> [WORK TO COMPLETE]
Copy only the lines from the one with "red line: (36, 147) -> (22, 174), moved" through the end of the records, exactly as they stand. No pictures belong in the copy.
═════ ENTRIES SHOWN ═════
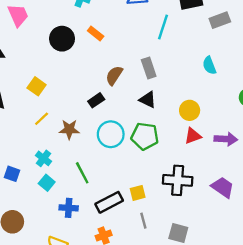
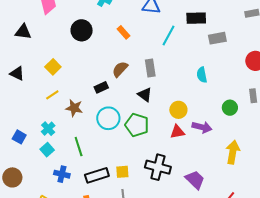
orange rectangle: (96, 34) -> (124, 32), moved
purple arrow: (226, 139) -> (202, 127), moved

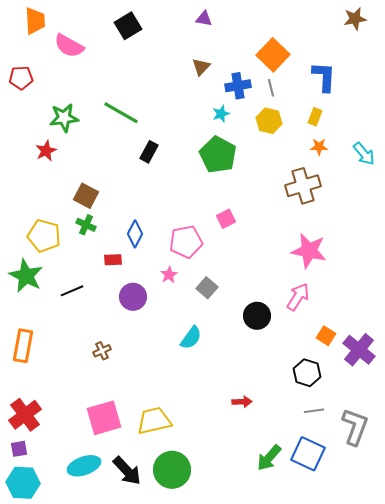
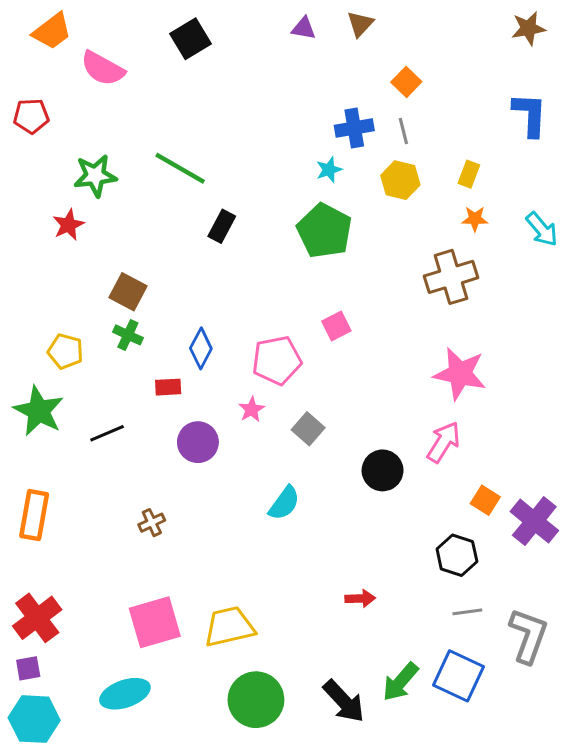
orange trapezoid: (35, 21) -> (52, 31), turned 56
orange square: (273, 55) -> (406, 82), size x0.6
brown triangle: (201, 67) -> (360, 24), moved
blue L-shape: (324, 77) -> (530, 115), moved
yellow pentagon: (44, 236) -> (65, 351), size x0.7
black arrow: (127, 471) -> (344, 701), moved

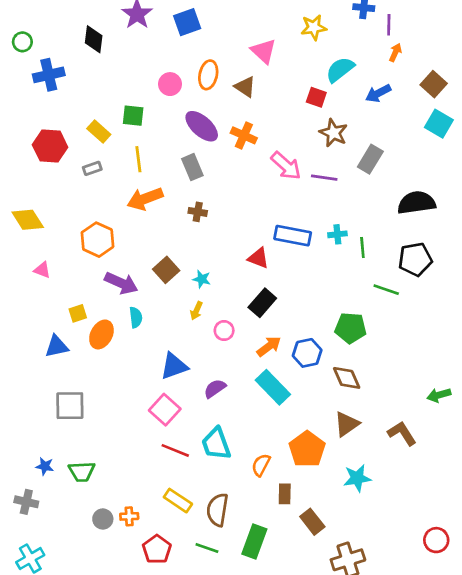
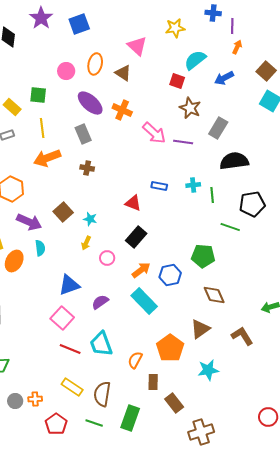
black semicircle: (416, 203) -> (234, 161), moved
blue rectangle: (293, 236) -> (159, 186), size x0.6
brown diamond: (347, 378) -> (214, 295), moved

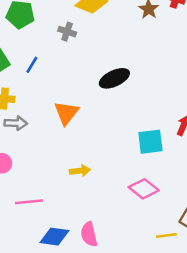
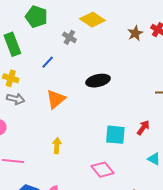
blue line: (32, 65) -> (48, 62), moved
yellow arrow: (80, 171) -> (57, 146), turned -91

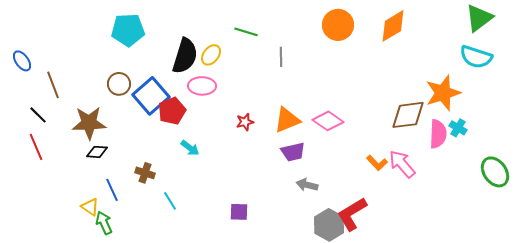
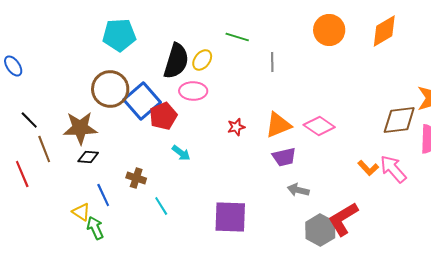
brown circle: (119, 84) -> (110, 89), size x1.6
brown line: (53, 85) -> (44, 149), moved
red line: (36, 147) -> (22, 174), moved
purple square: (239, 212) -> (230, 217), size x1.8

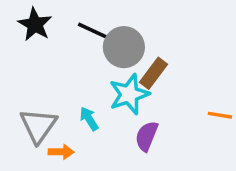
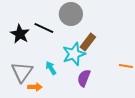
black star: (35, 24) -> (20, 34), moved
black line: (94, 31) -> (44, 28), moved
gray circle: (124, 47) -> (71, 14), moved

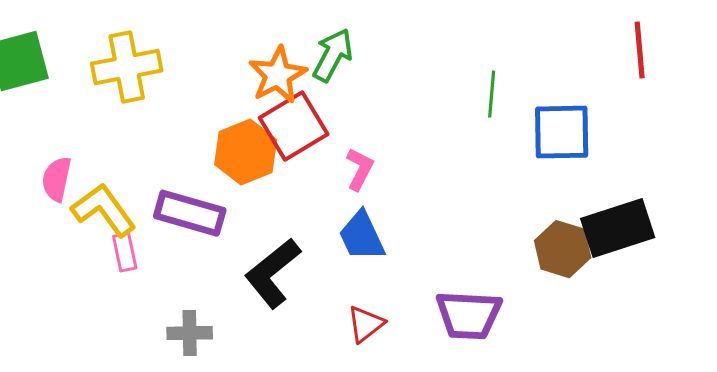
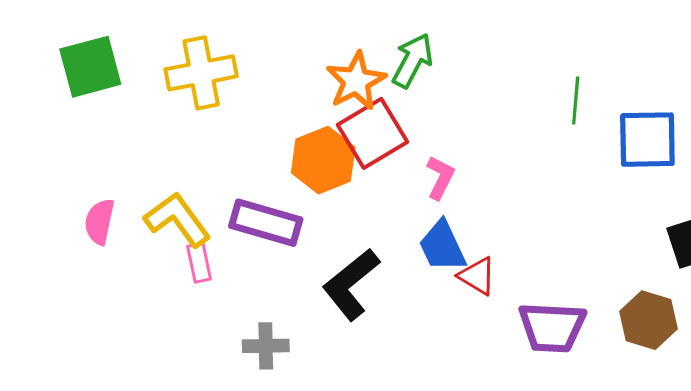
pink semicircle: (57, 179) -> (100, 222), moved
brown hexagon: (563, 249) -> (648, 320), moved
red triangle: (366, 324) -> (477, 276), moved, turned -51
═════
> [RESPONSE TO THIS TASK]
red line: (36, 147) -> (22, 174), moved
purple square: (239, 212) -> (230, 217), size x1.8

black star: (35, 24) -> (20, 34), moved
black line: (94, 31) -> (44, 28), moved
gray circle: (124, 47) -> (71, 14), moved

pink semicircle: (57, 179) -> (100, 222), moved
brown hexagon: (563, 249) -> (648, 320), moved
red triangle: (366, 324) -> (477, 276), moved, turned -51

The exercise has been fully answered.